* What you need to do: Under this line are records; the part from the line containing "[(241,421),(239,414),(220,419),(222,426),(241,421)]" through the line containing "[(88,461),(48,472),(52,491),(93,481),(88,461)]" should be repeated exactly. Please exclude pictures.

* Data shown:
· · · ·

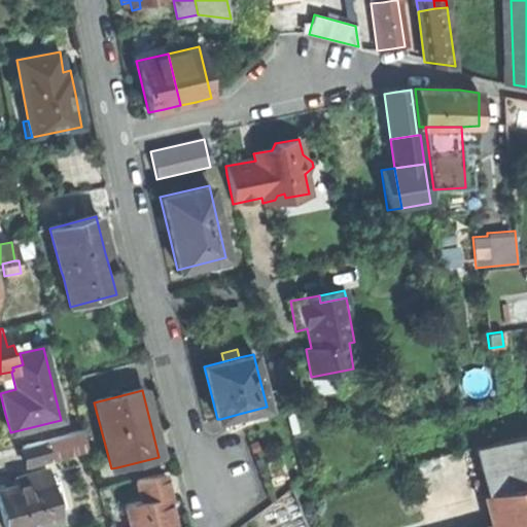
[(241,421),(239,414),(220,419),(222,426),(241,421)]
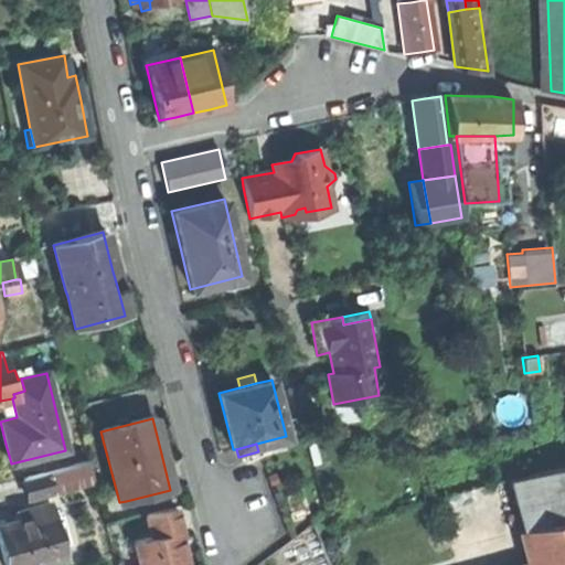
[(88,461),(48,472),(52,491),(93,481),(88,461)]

· · · ·

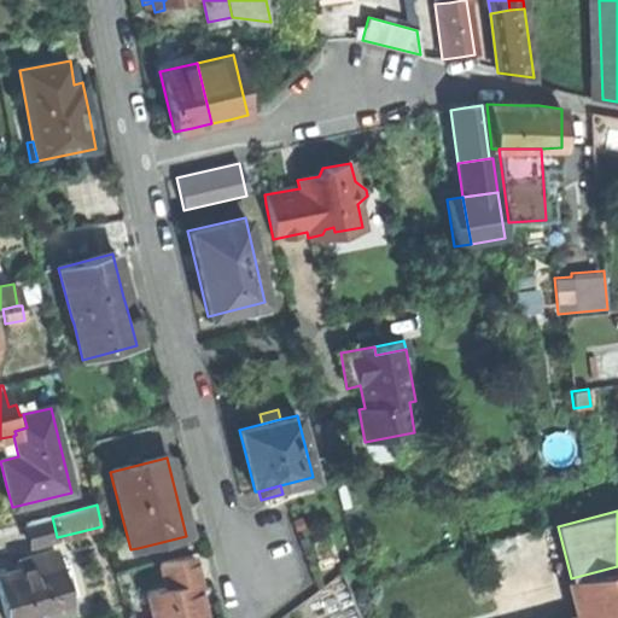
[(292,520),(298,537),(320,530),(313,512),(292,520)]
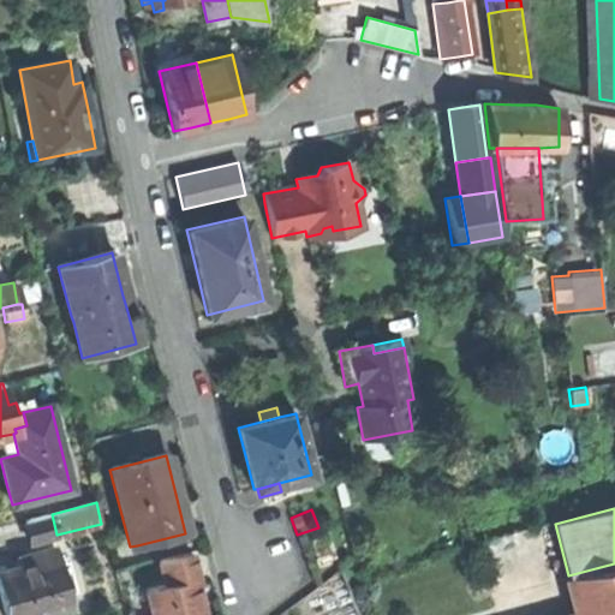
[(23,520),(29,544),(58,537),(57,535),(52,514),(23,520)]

· · · ·

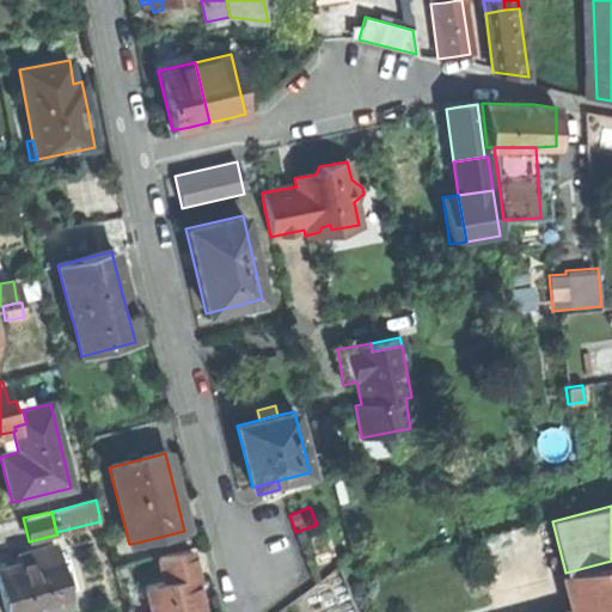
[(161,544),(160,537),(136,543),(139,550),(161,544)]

· · · ·

* Exercise response:
[(241,421),(239,414),(220,419),(222,426),(241,421)]
[(88,461),(48,472),(52,491),(93,481),(88,461)]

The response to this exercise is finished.